Among the lines of the records, please find those that contain the word "size" and copy them.
+++
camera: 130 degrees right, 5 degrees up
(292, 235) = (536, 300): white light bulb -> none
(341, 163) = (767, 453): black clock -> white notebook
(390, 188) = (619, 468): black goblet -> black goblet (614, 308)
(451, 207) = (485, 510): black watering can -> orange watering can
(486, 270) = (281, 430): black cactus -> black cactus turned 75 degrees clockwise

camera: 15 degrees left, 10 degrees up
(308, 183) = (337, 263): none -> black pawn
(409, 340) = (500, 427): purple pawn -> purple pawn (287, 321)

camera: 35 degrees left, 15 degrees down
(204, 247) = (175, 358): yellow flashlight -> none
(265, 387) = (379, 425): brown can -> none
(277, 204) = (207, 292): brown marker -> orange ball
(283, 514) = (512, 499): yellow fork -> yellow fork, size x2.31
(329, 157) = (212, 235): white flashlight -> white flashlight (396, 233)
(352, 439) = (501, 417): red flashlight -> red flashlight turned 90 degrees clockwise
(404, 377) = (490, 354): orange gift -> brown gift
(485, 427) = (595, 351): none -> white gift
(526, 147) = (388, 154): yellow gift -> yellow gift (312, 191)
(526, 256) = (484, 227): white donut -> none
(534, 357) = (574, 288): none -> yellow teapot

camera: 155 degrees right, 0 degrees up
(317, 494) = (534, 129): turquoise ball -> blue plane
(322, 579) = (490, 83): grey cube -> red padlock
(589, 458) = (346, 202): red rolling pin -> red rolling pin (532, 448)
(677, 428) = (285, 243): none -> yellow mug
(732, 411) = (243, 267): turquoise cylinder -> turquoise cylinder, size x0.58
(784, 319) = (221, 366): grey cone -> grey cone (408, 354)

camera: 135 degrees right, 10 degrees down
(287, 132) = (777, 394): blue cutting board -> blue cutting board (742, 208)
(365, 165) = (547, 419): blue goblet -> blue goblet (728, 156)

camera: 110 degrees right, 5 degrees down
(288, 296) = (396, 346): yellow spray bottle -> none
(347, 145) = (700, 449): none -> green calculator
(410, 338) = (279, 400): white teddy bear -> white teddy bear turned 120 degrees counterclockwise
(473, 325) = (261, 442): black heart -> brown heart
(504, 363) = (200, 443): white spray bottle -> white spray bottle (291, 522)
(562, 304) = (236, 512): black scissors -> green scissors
+++
== ANSWER ==
(283, 514) = (512, 499): yellow fork -> yellow fork, size x2.31
(732, 411) = (243, 267): turquoise cylinder -> turquoise cylinder, size x0.58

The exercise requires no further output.